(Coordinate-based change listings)
_ _ _ _ _ _ _

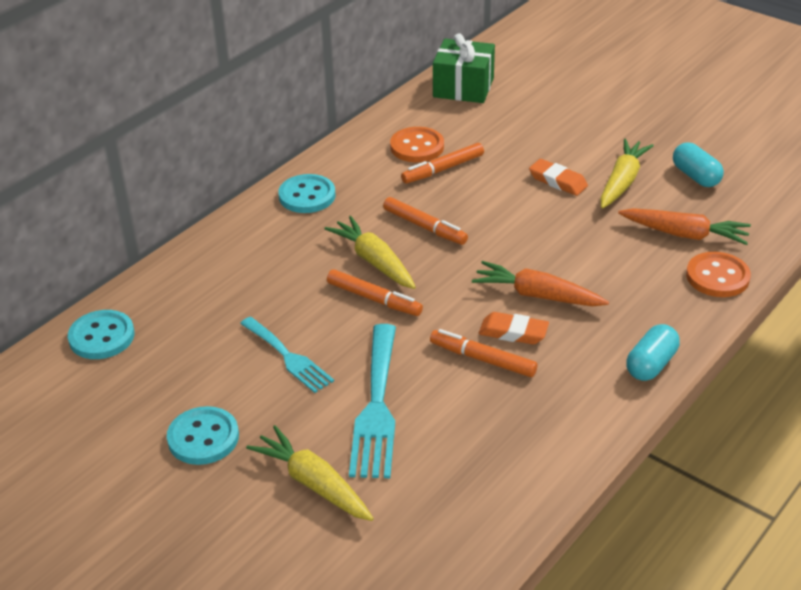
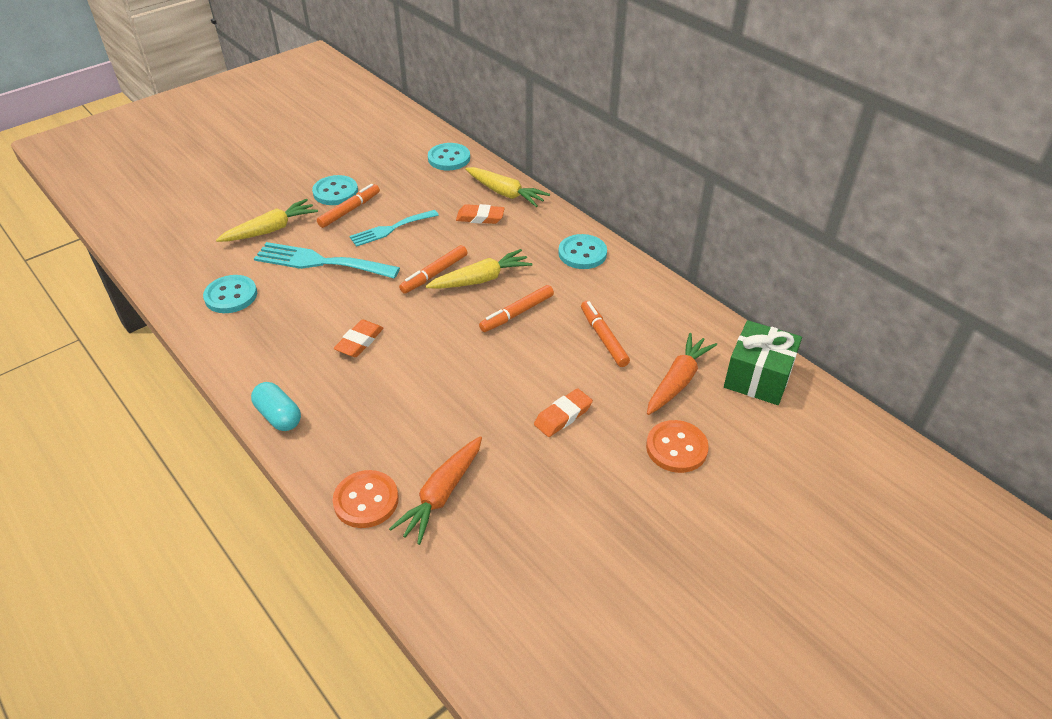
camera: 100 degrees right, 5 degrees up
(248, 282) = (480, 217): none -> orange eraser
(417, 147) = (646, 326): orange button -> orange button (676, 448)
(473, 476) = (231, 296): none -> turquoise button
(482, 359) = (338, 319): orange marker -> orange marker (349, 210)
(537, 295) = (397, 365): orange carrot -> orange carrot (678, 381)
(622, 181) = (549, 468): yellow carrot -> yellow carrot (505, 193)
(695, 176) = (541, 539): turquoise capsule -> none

_ _ _ _ _ _ _

Set down every entry above without alteration, but print no images.

● FINISHED EXERCISE:
camera: 100 degrees right, 5 degrees up
(248, 282) = (480, 217): none -> orange eraser
(417, 147) = (646, 326): orange button -> orange button (676, 448)
(473, 476) = (231, 296): none -> turquoise button
(482, 359) = (338, 319): orange marker -> orange marker (349, 210)
(537, 295) = (397, 365): orange carrot -> orange carrot (678, 381)
(622, 181) = (549, 468): yellow carrot -> yellow carrot (505, 193)
(695, 176) = (541, 539): turquoise capsule -> none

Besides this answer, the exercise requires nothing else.